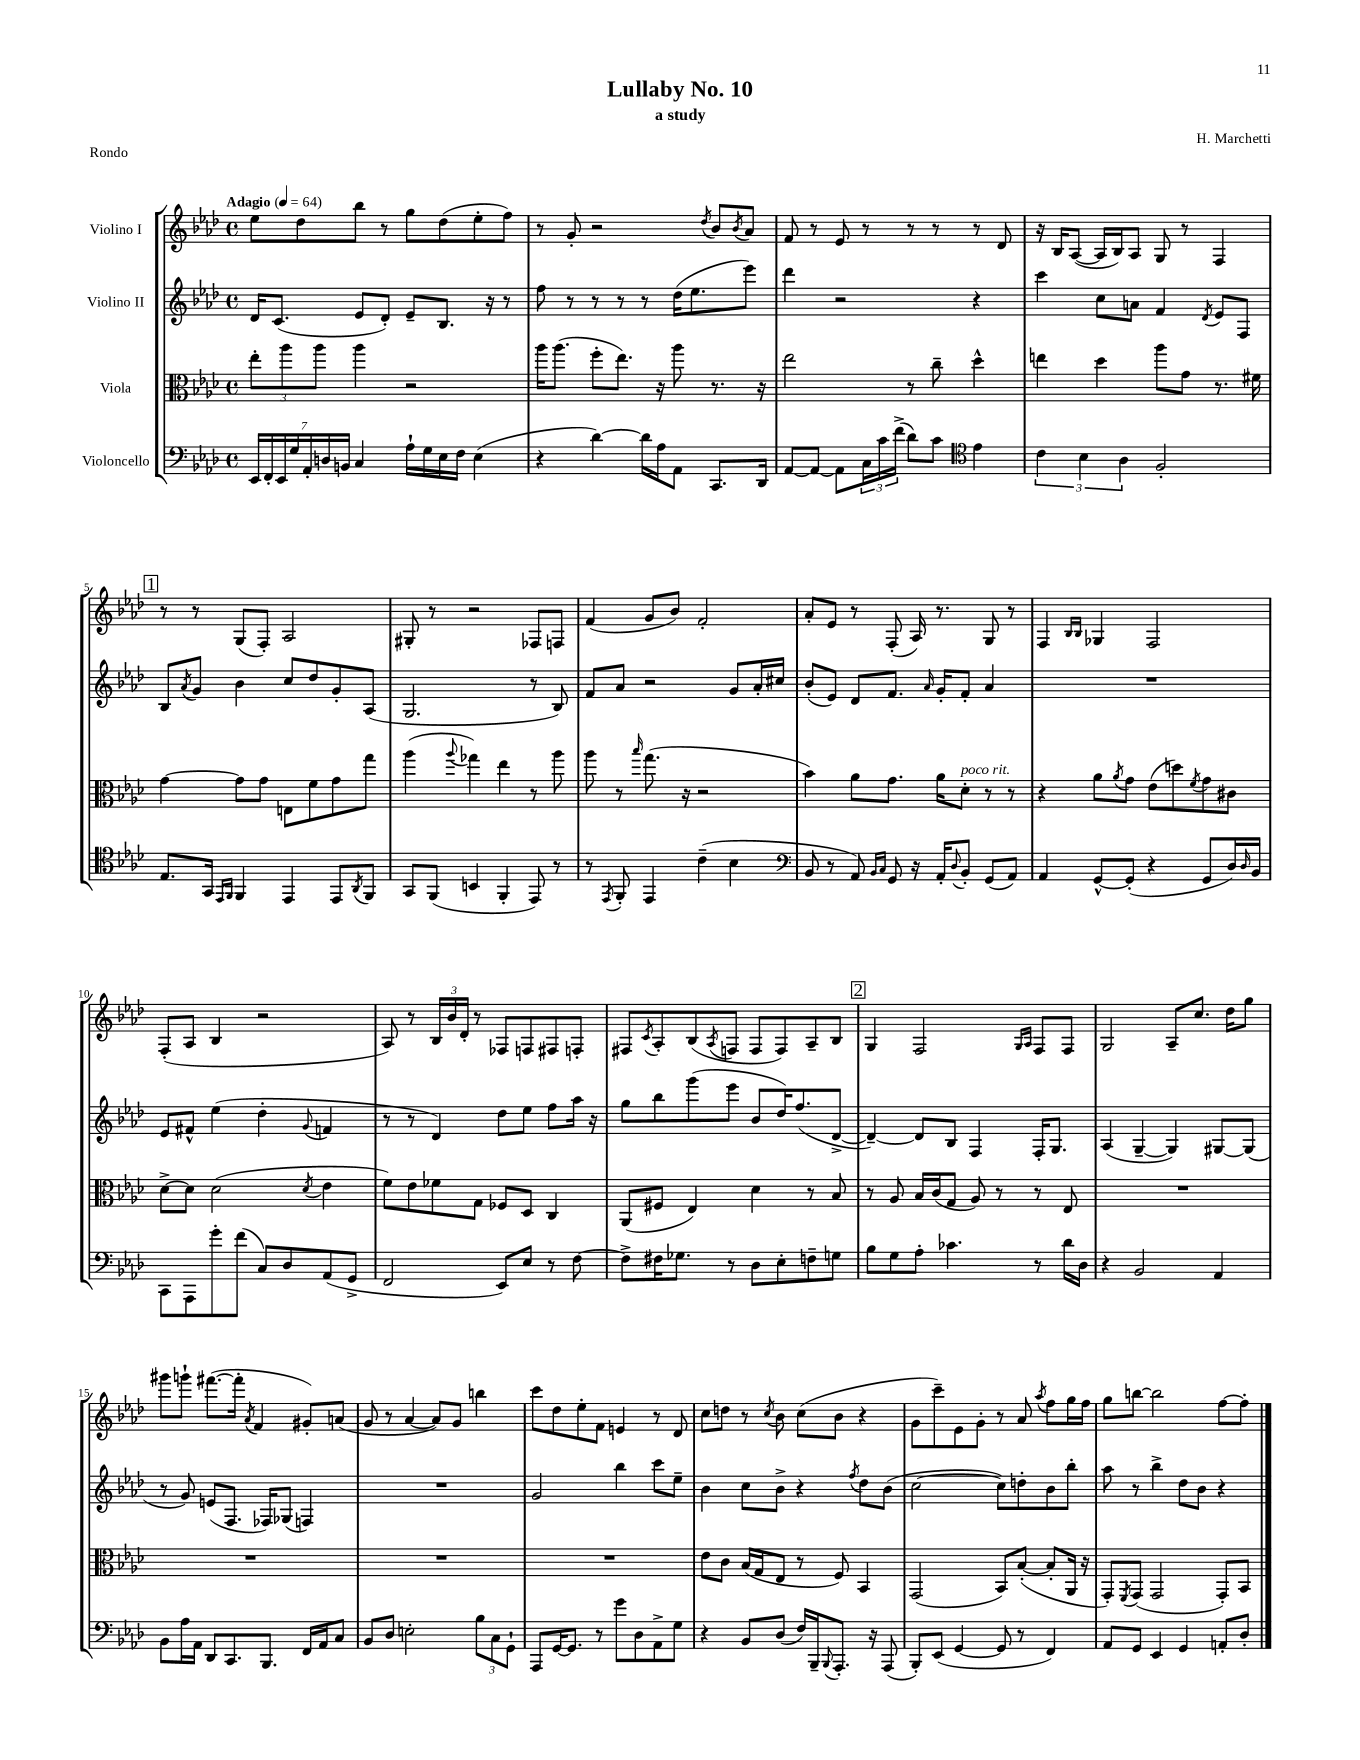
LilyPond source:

\header { title = "Lullaby No. 10" composer = "H. Marchetti" subtitle = "a study" piece = "Rondo" }
<<
\new StaffGroup <<
\new Staff = "s0" \with { instrumentName = "Violino I" } {
    \clef treble \key aes \major \defaultTimeSignature \time 4/4 \tempo "Adagio" 4 = 64
    ees''8 des''8 bes''8 r8 g''8 des''8( ees''8-. f''8) |
    r8 g'8-. r2 \acciaccatura { des''8 } bes'8 \acciaccatura { bes'8 } aes'8 |
    f'8 r8 ees'8 r8 r8 r8 r8 des'8 |
    r16 bes16 aes8~( aes16 bes16) aes8 g8 r8 f4 |
    \mark \markup { \box "1" } r8 r8 g8( f8-.) aes2 |
    gis8-. r8 r2 fes8 f8 |
    f'4( g'8 bes'8) f'2-. |
    aes'8-. ees'8 r8 f8-.( aes16) r8. g8 r8 |
    f4 \grace { bes16 bes16 } ges4 f2 |
    f8-.( aes8 bes4 r2 |
    aes8) r8 \tuplet 3/2 { bes16 bes'16 des'16-. } r8 fes8 f8 fis8 f8-. |
    fis8 \acciaccatura { c'8 } aes8-. bes8( \acciaccatura { aes8 } f8 f8 f8) aes8-- bes8 |
    \mark \markup { \box "2" } g4 f2 \grace { g16 aes16 } f8 f8 |
    g2 aes8-- c''8. des''16 g''8 |
    gis'''8 g'''8-! fis'''8.~( fis'''16-. \acciaccatura { aes'8 } f'4 gis'8-.) a'8( |
    g'8 r8 aes'4~ aes'8) g'8 b''4 |
    c'''8 des''8 ees''8-. f'8 e'4 r8 des'8 |
    c''8 d''8 r8 \acciaccatura { c''8 } bes'8 c''8( bes'8 r4 |
    g'8 c'''8--) ees'8 g'8-. r8 aes'8 \acciaccatura { aes''8 } f''8 g''16 f''16 |
    g''8 b''8~ b''2 f''8~ f''8-. \bar "|." |
}
\new Staff = "s1" \with { instrumentName = "Violino II" } {
    \clef treble \key aes \major \defaultTimeSignature \time 4/4
    des'16 c'8.( ees'8 des'8-.) ees'8-- bes8. r16 r8 |
    f''8 r8 r8 r8 r8 des''16( ees''8. ees'''8) |
    des'''4 r2 r4 |
    c'''4 c''8 a'8 f'4 \acciaccatura { des'8 } ees'8 f8 |
    \mark \markup { \box "1" } bes8 \acciaccatura { aes'8 } g'8 bes'4 c''8 des''8 g'8-. aes8( |
    g2. r8 bes8) |
    f'8 aes'8 r2 g'8 aes'16-. cis''16 |
    bes'8-.( ees'8) des'8 f'8. \grace { aes'16 } g'16-. f'8-. aes'4 |
    R1 |
    ees'8 fis'8-^ ees''4( des''4-. \appoggiatura { g'8 } f'4 |
    r8 r8 des'4) des''8 ees''8 f''8 aes''16 r16 |
    g''8 bes''8 g'''8( ees'''8 bes'8 des''16) f''8.( des'8~-> |
    \mark \markup { \box "2" } des'4~--) des'8 bes8 f4 f16-. g8. |
    aes4( g4~-- g4) gis8~ gis8( |
    r8 g'8) e'8( f8. fes16) ges8( f4) |
    R1 |
    g'2 bes''4 c'''8 ees''8-- |
    bes'4 c''8 bes'8-> r4 \acciaccatura { f''8 } des''8 bes'8( |
    c''2~ c''8) d''8-. bes'8 bes''8-. |
    aes''8 r8 bes''4-> des''8 bes'8 r4 \bar "|." |
}
\new Staff = "s2" \with { instrumentName = "Viola" } {
    \clef alto \key aes \major \defaultTimeSignature \time 4/4
    \tuplet 3/2 { ees''8-. aes''8 aes''8 } aes''4 r2 |
    aes''16 aes''8.( f''8-. ees''8.) r16 aes''8 r8. r16 |
    ees''2 r8 c''8-- des''4-^ |
    e''4 des''4 aes''8 g'8 r8. fis'16 |
    \mark \markup { \box "1" } g'4~ g'8 g'8 e8 f'8 g'8 g''8 |
    aes''4( \appoggiatura { aes''8 } ges''4) ees''4 r8 aes''8 |
    aes''8 r8 \grace { bes''16 } g''8.( r16 r2 |
    bes'4) aes'8 g'8. aes'16 des'8-.^\markup { \italic "poco rit." } r8 r8 |
    r4 aes'8 \acciaccatura { aes'8 } g'8 ees'8( d''8) \acciaccatura { f'8 } g'8 cis'8 |
    des'8~-> des'8 des'2( \acciaccatura { des'8 } ees'4 |
    f'8) ees'8 fes'8 g8 fes8 des8 c4 |
    aes,8( fis8 ees4) des'4 r8 bes8 |
    \mark \markup { \box "2" } r8 aes8 bes16 c'16( g8 aes8) r8 r8 ees8 |
    R1 |
    R1 |
    R1 |
    R1 |
    ees'8 c'8 bes16( g16 ees8 r8 f8) bes,4 |
    g,2( bes,8) bes8~-.( bes8-. aes,16 r16 |
    g,8-.) \acciaccatura { f,8 } g,8( g,2 g,8-.) bes,8 \bar "|." |
}
\new Staff = "s3" \with { instrumentName = "Violoncello" } {
    \clef bass \key aes \major \defaultTimeSignature \time 4/4
    \tuplet 7/4 { ees,16 f,16-. ees,16 g16 aes,16-. d16 b,16 } c4 aes16-! g16 ees16 f16 ees4( |
    r4 des'4~) des'16 aes16 aes,8 c,8. des,16 |
    aes,8~ aes,8~ aes,8 \tuplet 3/2 { c16 c'16 f'16->( } des'8) c'8 \clef tenor ees'4 |
    \tuplet 3/2 { c'4 bes4 aes4 } f2-. |
    \mark \markup { \box "1" } ees8. g,16 \grace { ees,16 f,16 } f,4 ees,4 ees,8 \acciaccatura { aes,8 } f,8 |
    g,8 f,8( b,4 f,4-. ees,8) r8 |
    r8 \acciaccatura { ees,8 } f,8-. ees,4 c'4--( bes4 |
    \clef bass bes,8 r8 aes,8) \grace { bes,16 c16 } g,8 r16 aes,16-. \appoggiatura { des8 } bes,8-. g,8( aes,8) |
    aes,4 g,8~-^ g,8-.( r4 g,8 des16) \grace { des16 } bes,16 |
    c,8 aes,,8 g'8-. f'8( c8) des8 aes,8( g,8-> |
    f,2 ees,8) ees8 r8 f8~ |
    f8-> fis16 ges8. r8 des8 ees8-. f8-- g8 |
    \mark \markup { \box "2" } bes8 g8 aes8-. ces'4. r8 des'16 des16 |
    r4 bes,2 aes,4 |
    bes,8 aes16 aes,16 des,8 c,8. bes,,8. f,16 aes,16 c8 |
    bes,8 des8 e2-. \tuplet 3/2 { bes8 c8 g,8-! } |
    aes,,8 g,16~ g,8. r8 g'8 des8 aes,8-> g8 |
    r4 bes,8 des8( f16) bes,,16-- \appoggiatura { bes,,8 } aes,,8.-. r16 aes,,8( |
    bes,,8-.) ees,8( g,4~ g,8 r8 f,4) |
    aes,8 g,8 ees,4 g,4 a,8-. des8-. \bar "|." |
}
>>
>>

● ● ● ● ● ● ●

Short problem:
List every line in the listing above that contains the string "clef", matching its case exactly.

Task answer:
    \clef treble \key aes \major \defaultTimeSignature \time 4/4 \tempo "Adagio" 4 = 64
    \clef treble \key aes \major \defaultTimeSignature \time 4/4
    \clef alto \key aes \major \defaultTimeSignature \time 4/4
    \clef bass \key aes \major \defaultTimeSignature \time 4/4
    aes,8~ aes,8~ aes,8 \tuplet 3/2 { c16 c'16 f'16->( } des'8) c'8 \clef tenor ees'4 |
    \clef bass bes,8 r8 aes,8) \grace { bes,16 c16 } g,8 r16 aes,16-. \appoggiatura { des8 } bes,8-. g,8( aes,8) |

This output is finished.